Data entries
-=-=-
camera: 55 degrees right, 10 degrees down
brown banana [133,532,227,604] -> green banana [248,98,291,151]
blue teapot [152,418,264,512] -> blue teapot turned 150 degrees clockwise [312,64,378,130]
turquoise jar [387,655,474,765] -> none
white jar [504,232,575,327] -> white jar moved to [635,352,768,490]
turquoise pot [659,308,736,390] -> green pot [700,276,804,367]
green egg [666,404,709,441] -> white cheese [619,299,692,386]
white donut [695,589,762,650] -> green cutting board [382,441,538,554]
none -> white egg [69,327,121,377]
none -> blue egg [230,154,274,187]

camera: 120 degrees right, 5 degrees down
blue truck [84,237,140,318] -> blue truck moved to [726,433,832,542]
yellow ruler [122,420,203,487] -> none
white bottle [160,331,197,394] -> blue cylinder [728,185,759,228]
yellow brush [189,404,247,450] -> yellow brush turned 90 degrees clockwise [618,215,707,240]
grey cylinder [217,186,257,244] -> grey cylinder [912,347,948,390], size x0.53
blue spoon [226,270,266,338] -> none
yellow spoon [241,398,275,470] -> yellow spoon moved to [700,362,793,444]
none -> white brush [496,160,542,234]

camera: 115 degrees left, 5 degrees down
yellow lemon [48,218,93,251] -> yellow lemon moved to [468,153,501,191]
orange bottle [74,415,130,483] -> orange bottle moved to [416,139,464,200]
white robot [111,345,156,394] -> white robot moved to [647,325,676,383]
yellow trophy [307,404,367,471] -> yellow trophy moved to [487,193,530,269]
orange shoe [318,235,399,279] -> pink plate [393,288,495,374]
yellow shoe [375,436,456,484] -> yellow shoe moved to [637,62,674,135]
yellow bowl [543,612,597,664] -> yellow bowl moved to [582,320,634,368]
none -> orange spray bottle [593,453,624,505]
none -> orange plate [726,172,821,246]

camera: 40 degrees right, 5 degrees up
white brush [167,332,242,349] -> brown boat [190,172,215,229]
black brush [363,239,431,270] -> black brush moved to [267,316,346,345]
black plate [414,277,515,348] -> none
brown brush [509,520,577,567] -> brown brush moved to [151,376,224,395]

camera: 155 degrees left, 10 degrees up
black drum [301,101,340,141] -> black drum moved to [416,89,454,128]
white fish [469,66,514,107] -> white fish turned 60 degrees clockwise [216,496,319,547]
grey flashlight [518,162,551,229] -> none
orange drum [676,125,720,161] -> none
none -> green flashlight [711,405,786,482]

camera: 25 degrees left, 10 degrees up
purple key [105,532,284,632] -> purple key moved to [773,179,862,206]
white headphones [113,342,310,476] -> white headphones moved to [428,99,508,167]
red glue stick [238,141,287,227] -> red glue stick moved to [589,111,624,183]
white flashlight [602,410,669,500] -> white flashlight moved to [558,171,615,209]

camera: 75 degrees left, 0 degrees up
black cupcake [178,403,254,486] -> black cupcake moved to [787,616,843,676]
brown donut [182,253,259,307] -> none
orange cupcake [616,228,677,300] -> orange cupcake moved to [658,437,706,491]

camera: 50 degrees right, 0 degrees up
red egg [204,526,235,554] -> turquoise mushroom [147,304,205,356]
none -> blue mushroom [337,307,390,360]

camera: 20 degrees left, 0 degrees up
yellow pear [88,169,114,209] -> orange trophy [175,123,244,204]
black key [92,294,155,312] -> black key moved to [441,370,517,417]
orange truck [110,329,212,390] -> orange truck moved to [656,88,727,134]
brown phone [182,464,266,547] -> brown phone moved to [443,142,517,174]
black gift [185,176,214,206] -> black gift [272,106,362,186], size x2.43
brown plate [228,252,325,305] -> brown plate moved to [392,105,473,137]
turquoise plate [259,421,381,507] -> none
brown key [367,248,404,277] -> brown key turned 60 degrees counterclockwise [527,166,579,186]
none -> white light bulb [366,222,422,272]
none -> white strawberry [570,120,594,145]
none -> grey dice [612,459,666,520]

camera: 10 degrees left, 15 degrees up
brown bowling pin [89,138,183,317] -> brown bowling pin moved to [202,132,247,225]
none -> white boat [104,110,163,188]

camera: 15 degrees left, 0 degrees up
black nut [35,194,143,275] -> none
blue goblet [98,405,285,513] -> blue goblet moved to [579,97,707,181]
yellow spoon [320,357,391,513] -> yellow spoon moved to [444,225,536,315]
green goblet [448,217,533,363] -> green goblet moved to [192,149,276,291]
-=-=-
[Work to complete] Go through the records. Copy each line where "down" appears.

[Response]
camera: 55 degrees right, 10 degrees down
camera: 120 degrees right, 5 degrees down
camera: 115 degrees left, 5 degrees down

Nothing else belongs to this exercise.